WHAT IS BEING ASKED —
Extract, exactly as written, the line that contains "C10: 10nF (COM, SIG13) -> 10nF (COM, VA)" and all lines after it through the end of the records. Omit pictures.
*** Begin section ***
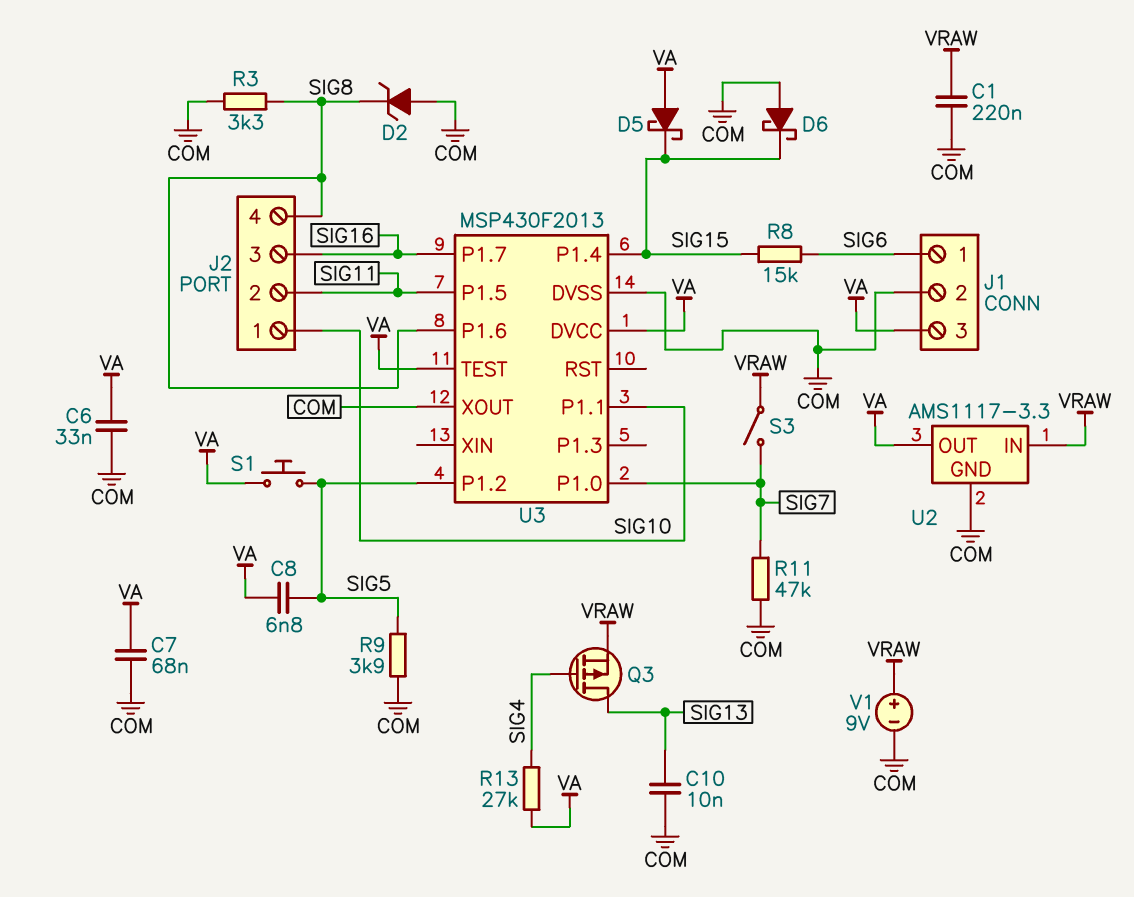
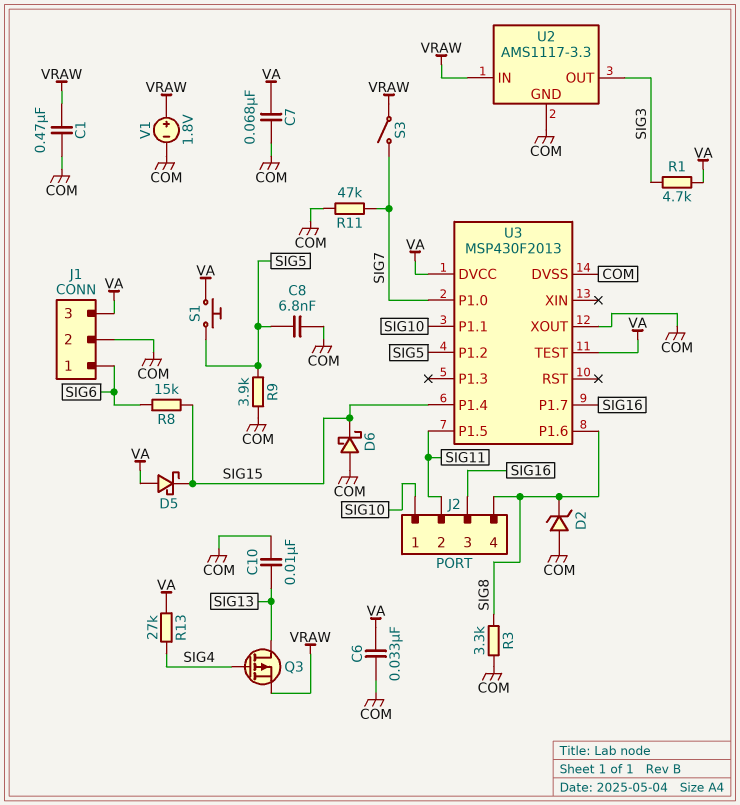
C1: 220nF (COM, VRAW) -> 470nF (COM, VRAW)
C8: 6.8nF (SIG5, VA) -> 6.8nF (COM, SIG5)
R1: none -> 4.7k (SIG3, VA)
U2 pin OUT: VA -> SIG3
V1: 9V (plus VRAW, minus COM) -> 1.8V (plus VRAW, minus COM)

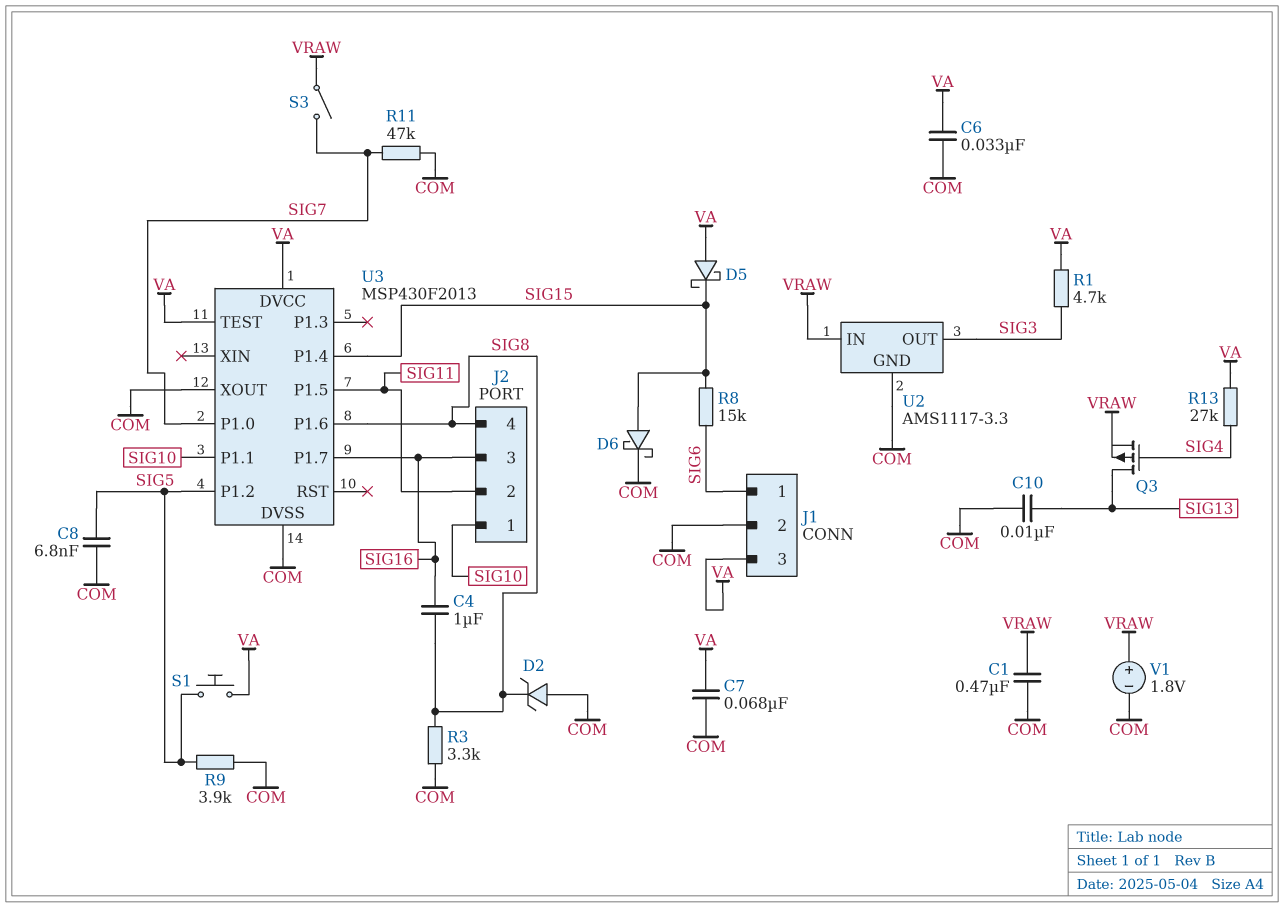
C4: none -> 1uF (SIG8, SIG16)
D6: schottky (A COM, K SIG15) -> schottky (A SIG15, K COM)

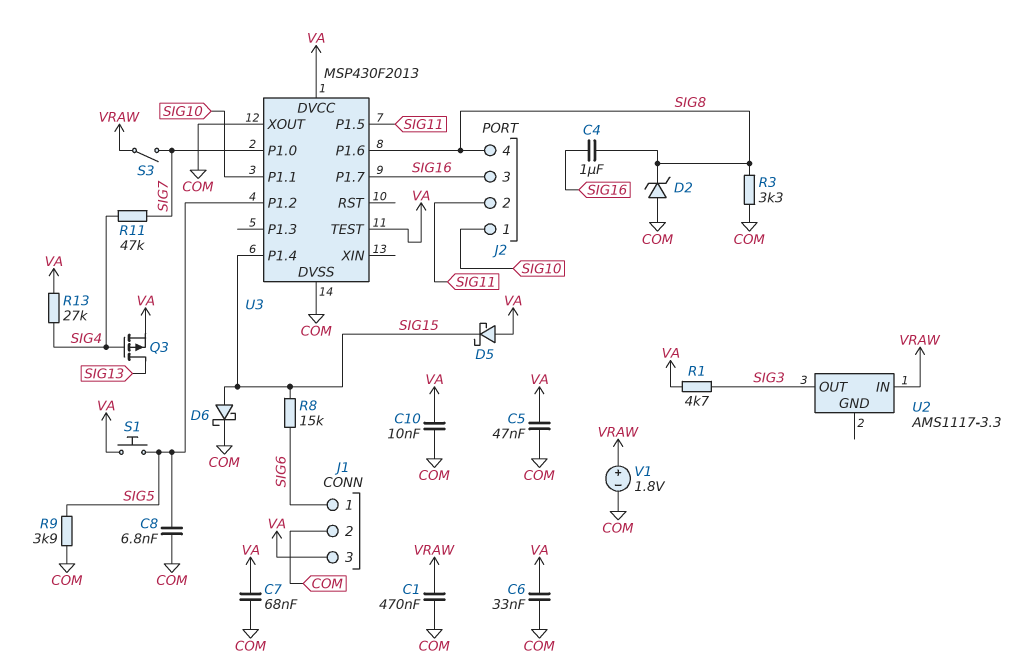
C5: none -> 47nF (COM, VA)
C10: 10nF (COM, SIG13) -> 10nF (COM, VA)
Q3: PMOS (G SIG4, D SIG13, S VRAW) -> PMOS (G SIG4, D SIG13, S VA)
R11: 47k (COM, SIG7) -> 47k (SIG4, SIG7)
U2 pin GND: COM -> none

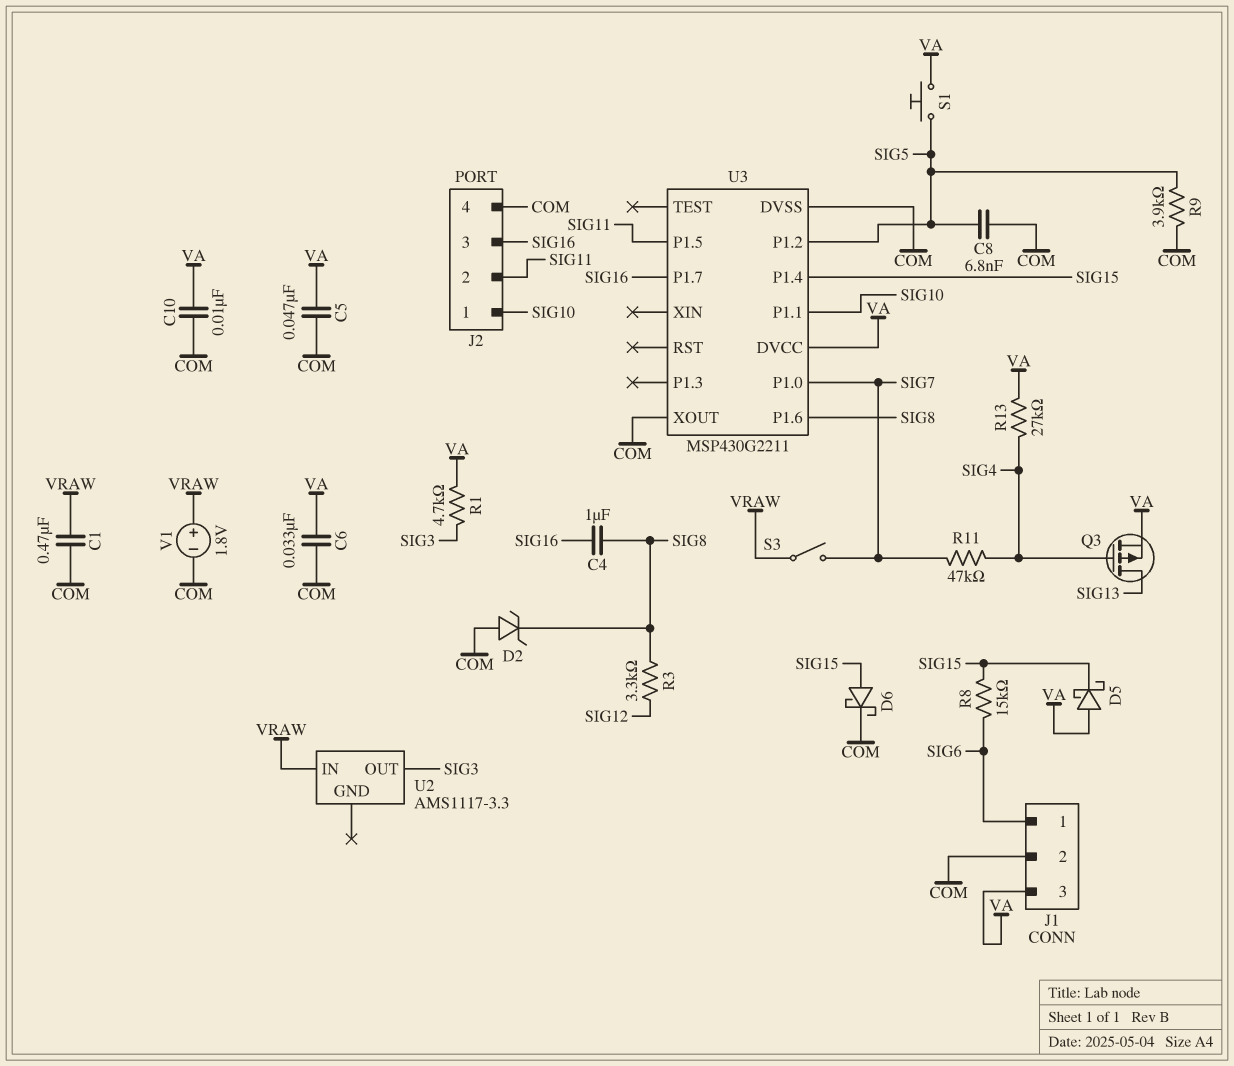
C7: 68nF (COM, VA) -> none
J2 pin 4: SIG8 -> COM
R3: 3.3k (COM, SIG8) -> 3.3k (SIG8, SIG12)
U3: MSP430F2013 -> MSP430G2211
U3 pin TEST: VA -> none

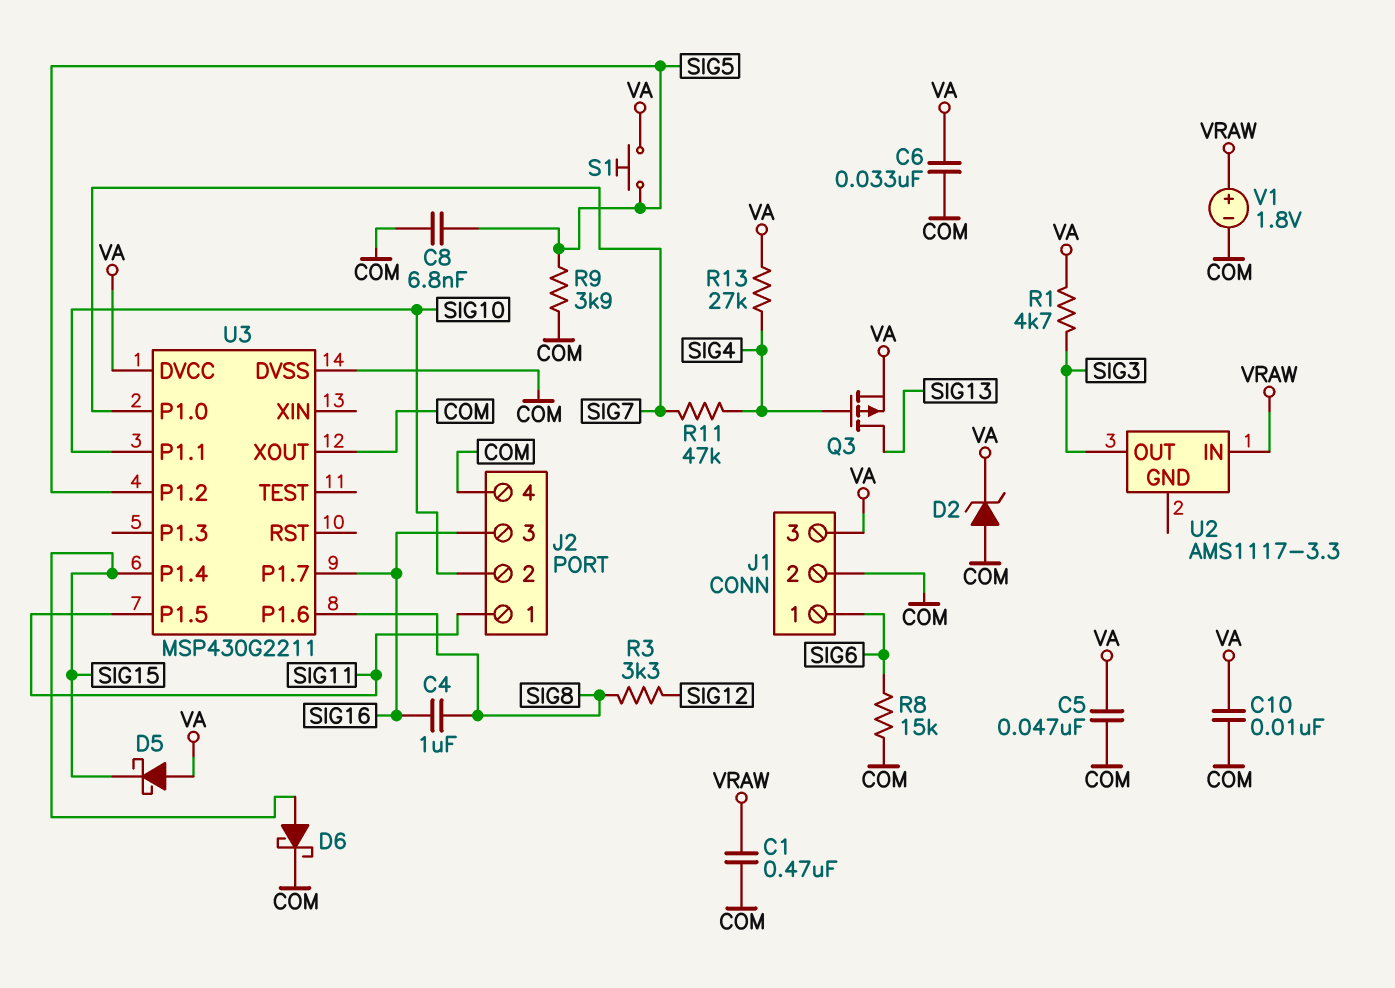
D2: zener (A COM, K SIG8) -> zener (A COM, K VA)
J2 pin 1: SIG10 -> SIG11
J2 pin 2: SIG11 -> SIG10
R8: 15k (SIG6, SIG15) -> 15k (COM, SIG6)
S3: switch (SIG7, VRAW) -> none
*** End section ***
RESULT —
C10: 10nF (COM, SIG13) -> 10nF (COM, VA)
Q3: PMOS (G SIG4, D SIG13, S VRAW) -> PMOS (G SIG4, D SIG13, S VA)
R11: 47k (COM, SIG7) -> 47k (SIG4, SIG7)
U2 pin GND: COM -> none

C7: 68nF (COM, VA) -> none
J2 pin 4: SIG8 -> COM
R3: 3.3k (COM, SIG8) -> 3.3k (SIG8, SIG12)
U3: MSP430F2013 -> MSP430G2211
U3 pin TEST: VA -> none

D2: zener (A COM, K SIG8) -> zener (A COM, K VA)
J2 pin 1: SIG10 -> SIG11
J2 pin 2: SIG11 -> SIG10
R8: 15k (SIG6, SIG15) -> 15k (COM, SIG6)
S3: switch (SIG7, VRAW) -> none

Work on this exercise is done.